GIVEN RECORDS →
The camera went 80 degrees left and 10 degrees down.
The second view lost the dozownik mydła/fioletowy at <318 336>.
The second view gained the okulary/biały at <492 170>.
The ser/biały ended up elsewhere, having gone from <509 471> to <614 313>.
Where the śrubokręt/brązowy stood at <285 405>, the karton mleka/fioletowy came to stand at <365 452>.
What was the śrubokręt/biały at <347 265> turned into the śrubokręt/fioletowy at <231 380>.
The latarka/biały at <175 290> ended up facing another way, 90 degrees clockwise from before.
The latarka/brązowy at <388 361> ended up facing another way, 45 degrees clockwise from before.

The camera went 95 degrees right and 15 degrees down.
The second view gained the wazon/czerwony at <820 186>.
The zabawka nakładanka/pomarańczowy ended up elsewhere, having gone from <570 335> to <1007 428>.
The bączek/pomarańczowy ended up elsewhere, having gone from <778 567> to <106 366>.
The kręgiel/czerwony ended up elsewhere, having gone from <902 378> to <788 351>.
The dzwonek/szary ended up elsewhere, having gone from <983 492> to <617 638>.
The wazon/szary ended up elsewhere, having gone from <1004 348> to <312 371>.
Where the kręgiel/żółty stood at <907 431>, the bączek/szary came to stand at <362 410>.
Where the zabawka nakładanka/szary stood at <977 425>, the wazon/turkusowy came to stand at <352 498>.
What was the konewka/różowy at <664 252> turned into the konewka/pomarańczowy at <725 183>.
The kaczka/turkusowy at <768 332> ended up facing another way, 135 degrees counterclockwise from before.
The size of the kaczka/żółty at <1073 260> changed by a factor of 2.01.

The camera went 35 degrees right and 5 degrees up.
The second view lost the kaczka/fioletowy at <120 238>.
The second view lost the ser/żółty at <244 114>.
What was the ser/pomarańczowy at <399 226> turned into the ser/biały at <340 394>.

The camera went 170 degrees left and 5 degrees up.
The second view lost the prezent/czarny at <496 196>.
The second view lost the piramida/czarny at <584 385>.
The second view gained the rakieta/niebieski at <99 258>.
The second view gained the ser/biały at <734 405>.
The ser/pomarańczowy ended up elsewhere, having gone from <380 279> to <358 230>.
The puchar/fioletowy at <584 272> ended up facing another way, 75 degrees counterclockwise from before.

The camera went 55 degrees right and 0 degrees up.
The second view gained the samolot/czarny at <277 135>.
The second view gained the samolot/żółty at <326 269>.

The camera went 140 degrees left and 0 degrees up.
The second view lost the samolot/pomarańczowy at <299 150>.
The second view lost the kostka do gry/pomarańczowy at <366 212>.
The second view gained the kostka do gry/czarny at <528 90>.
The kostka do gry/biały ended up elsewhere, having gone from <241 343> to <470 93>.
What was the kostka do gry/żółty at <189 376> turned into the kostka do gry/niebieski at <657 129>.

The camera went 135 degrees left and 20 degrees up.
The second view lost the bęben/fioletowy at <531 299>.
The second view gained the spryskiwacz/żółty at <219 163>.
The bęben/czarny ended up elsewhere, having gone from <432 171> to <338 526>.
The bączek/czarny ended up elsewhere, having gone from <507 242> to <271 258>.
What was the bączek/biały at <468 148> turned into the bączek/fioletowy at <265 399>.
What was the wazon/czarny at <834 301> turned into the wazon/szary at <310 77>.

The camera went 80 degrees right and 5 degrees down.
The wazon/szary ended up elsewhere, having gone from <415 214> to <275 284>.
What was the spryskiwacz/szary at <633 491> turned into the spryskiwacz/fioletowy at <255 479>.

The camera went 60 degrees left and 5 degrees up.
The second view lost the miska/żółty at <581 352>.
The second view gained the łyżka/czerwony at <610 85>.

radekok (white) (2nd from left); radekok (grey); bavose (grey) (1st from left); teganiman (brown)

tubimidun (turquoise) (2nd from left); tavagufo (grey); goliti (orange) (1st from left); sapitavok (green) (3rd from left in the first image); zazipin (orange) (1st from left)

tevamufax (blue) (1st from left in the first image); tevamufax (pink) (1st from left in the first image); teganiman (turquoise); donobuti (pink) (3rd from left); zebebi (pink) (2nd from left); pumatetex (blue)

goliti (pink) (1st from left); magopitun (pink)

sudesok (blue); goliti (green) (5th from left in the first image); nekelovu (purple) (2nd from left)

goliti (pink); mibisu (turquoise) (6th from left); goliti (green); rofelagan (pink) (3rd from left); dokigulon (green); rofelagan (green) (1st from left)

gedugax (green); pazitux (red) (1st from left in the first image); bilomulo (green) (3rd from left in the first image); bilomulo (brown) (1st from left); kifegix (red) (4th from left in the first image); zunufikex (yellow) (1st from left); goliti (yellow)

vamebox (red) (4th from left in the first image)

EXERCISE DIRECTIONS → The reply should be a precise retyping of all the data.

SOLUTION FOR THIS EXERCISE →
The camera went 80 degrees left and 10 degrees down.
The second view lost the dozownik mydła/fioletowy at <318 336>.
The second view gained the okulary/biały at <492 170>.
The ser/biały ended up elsewhere, having gone from <509 471> to <614 313>.
Where the śrubokręt/brązowy stood at <285 405>, the karton mleka/fioletowy came to stand at <365 452>.
What was the śrubokręt/biały at <347 265> turned into the śrubokręt/fioletowy at <231 380>.
The latarka/biały at <175 290> ended up facing another way, 90 degrees clockwise from before.
The latarka/brązowy at <388 361> ended up facing another way, 45 degrees clockwise from before.

The camera went 95 degrees right and 15 degrees down.
The second view gained the wazon/czerwony at <820 186>.
The zabawka nakładanka/pomarańczowy ended up elsewhere, having gone from <570 335> to <1007 428>.
The bączek/pomarańczowy ended up elsewhere, having gone from <778 567> to <106 366>.
The kręgiel/czerwony ended up elsewhere, having gone from <902 378> to <788 351>.
The dzwonek/szary ended up elsewhere, having gone from <983 492> to <617 638>.
The wazon/szary ended up elsewhere, having gone from <1004 348> to <312 371>.
Where the kręgiel/żółty stood at <907 431>, the bączek/szary came to stand at <362 410>.
Where the zabawka nakładanka/szary stood at <977 425>, the wazon/turkusowy came to stand at <352 498>.
What was the konewka/różowy at <664 252> turned into the konewka/pomarańczowy at <725 183>.
The kaczka/turkusowy at <768 332> ended up facing another way, 135 degrees counterclockwise from before.
The size of the kaczka/żółty at <1073 260> changed by a factor of 2.01.

The camera went 35 degrees right and 5 degrees up.
The second view lost the kaczka/fioletowy at <120 238>.
The second view lost the ser/żółty at <244 114>.
What was the ser/pomarańczowy at <399 226> turned into the ser/biały at <340 394>.

The camera went 170 degrees left and 5 degrees up.
The second view lost the prezent/czarny at <496 196>.
The second view lost the piramida/czarny at <584 385>.
The second view gained the rakieta/niebieski at <99 258>.
The second view gained the ser/biały at <734 405>.
The ser/pomarańczowy ended up elsewhere, having gone from <380 279> to <358 230>.
The puchar/fioletowy at <584 272> ended up facing another way, 75 degrees counterclockwise from before.

The camera went 55 degrees right and 0 degrees up.
The second view gained the samolot/czarny at <277 135>.
The second view gained the samolot/żółty at <326 269>.

The camera went 140 degrees left and 0 degrees up.
The second view lost the samolot/pomarańczowy at <299 150>.
The second view lost the kostka do gry/pomarańczowy at <366 212>.
The second view gained the kostka do gry/czarny at <528 90>.
The kostka do gry/biały ended up elsewhere, having gone from <241 343> to <470 93>.
What was the kostka do gry/żółty at <189 376> turned into the kostka do gry/niebieski at <657 129>.

The camera went 135 degrees left and 20 degrees up.
The second view lost the bęben/fioletowy at <531 299>.
The second view gained the spryskiwacz/żółty at <219 163>.
The bęben/czarny ended up elsewhere, having gone from <432 171> to <338 526>.
The bączek/czarny ended up elsewhere, having gone from <507 242> to <271 258>.
What was the bączek/biały at <468 148> turned into the bączek/fioletowy at <265 399>.
What was the wazon/czarny at <834 301> turned into the wazon/szary at <310 77>.

The camera went 80 degrees right and 5 degrees down.
The wazon/szary ended up elsewhere, having gone from <415 214> to <275 284>.
What was the spryskiwacz/szary at <633 491> turned into the spryskiwacz/fioletowy at <255 479>.

The camera went 60 degrees left and 5 degrees up.
The second view lost the miska/żółty at <581 352>.
The second view gained the łyżka/czerwony at <610 85>.

radekok (white) (2nd from left); radekok (grey); bavose (grey) (1st from left); teganiman (brown)

tubimidun (turquoise) (2nd from left); tavagufo (grey); goliti (orange) (1st from left); sapitavok (green) (3rd from left in the first image); zazipin (orange) (1st from left)

tevamufax (blue) (1st from left in the first image); tevamufax (pink) (1st from left in the first image); teganiman (turquoise); donobuti (pink) (3rd from left); zebebi (pink) (2nd from left); pumatetex (blue)

goliti (pink) (1st from left); magopitun (pink)

sudesok (blue); goliti (green) (5th from left in the first image); nekelovu (purple) (2nd from left)

goliti (pink); mibisu (turquoise) (6th from left); goliti (green); rofelagan (pink) (3rd from left); dokigulon (green); rofelagan (green) (1st from left)

gedugax (green); pazitux (red) (1st from left in the first image); bilomulo (green) (3rd from left in the first image); bilomulo (brown) (1st from left); kifegix (red) (4th from left in the first image); zunufikex (yellow) (1st from left); goliti (yellow)

vamebox (red) (4th from left in the first image)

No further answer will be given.